Task objective: Reproduce the lines below exactly, starting at the one containing "(226, 373) = (412, 519): green eraser -> none" and stopping at the final line.

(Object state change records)

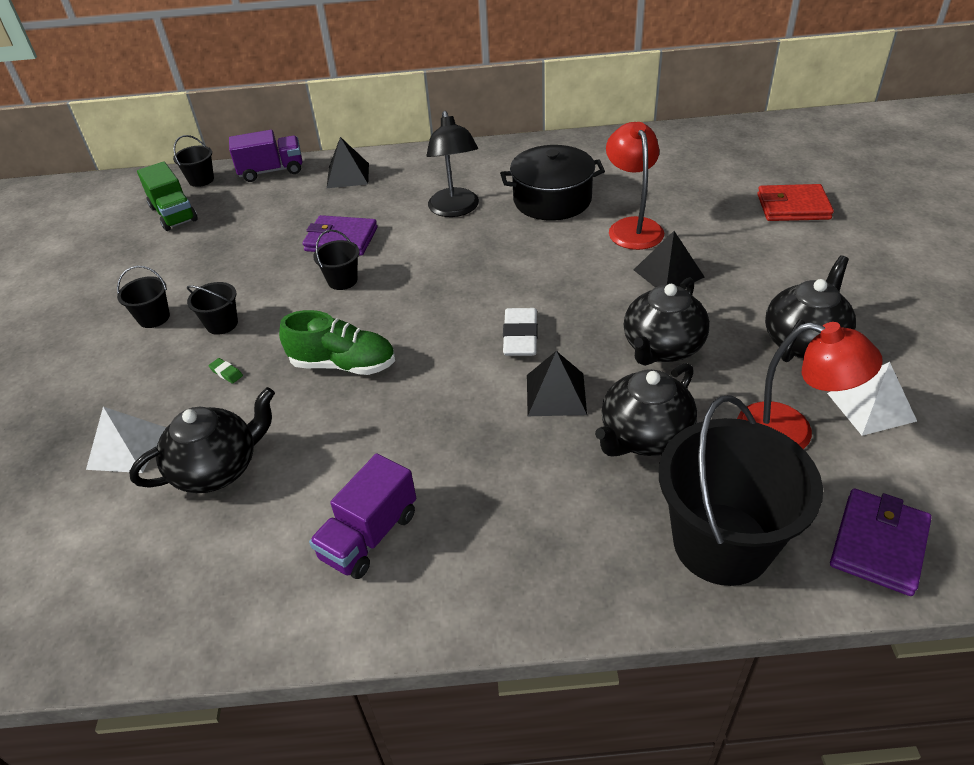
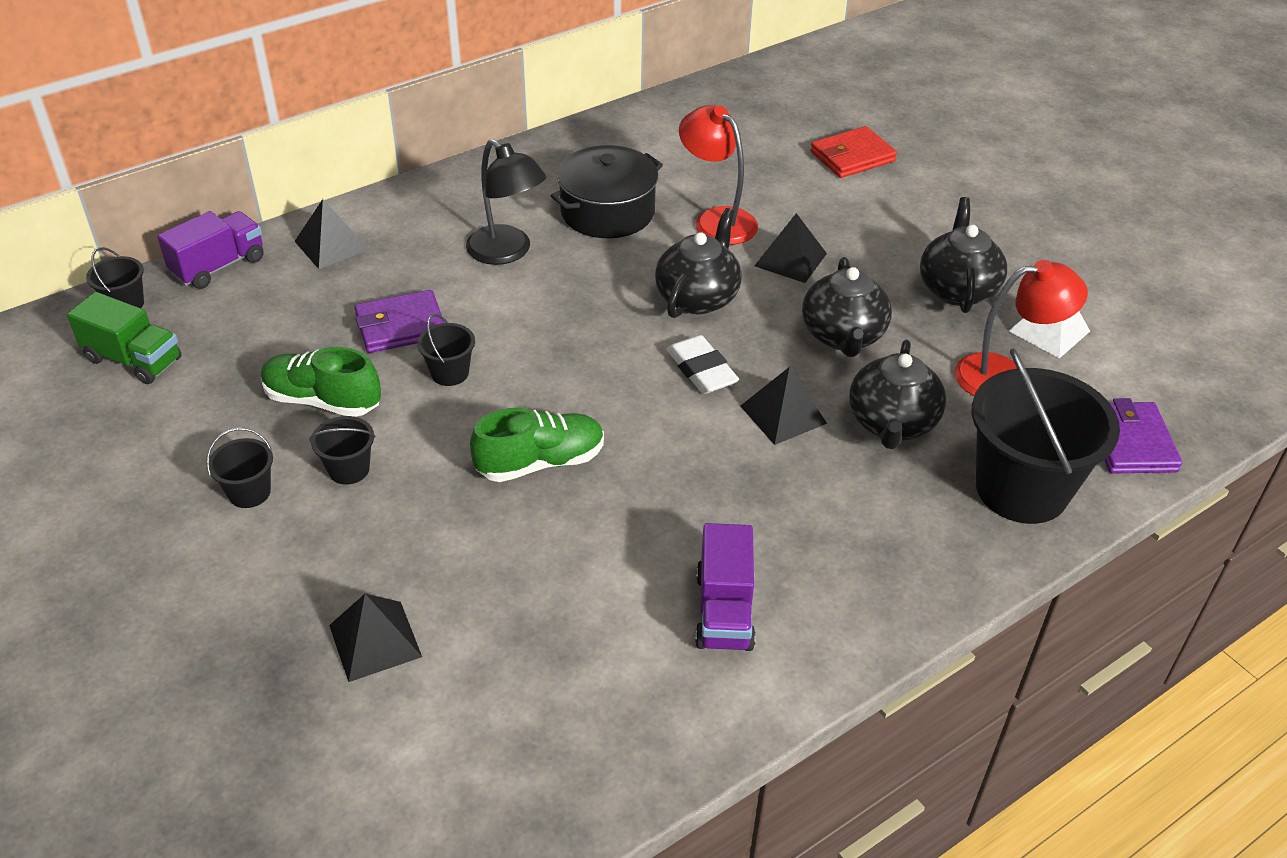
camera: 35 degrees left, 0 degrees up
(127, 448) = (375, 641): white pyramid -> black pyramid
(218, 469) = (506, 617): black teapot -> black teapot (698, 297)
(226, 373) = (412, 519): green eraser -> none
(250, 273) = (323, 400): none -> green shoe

Answer to this exercise:
(226, 373) = (412, 519): green eraser -> none
(250, 273) = (323, 400): none -> green shoe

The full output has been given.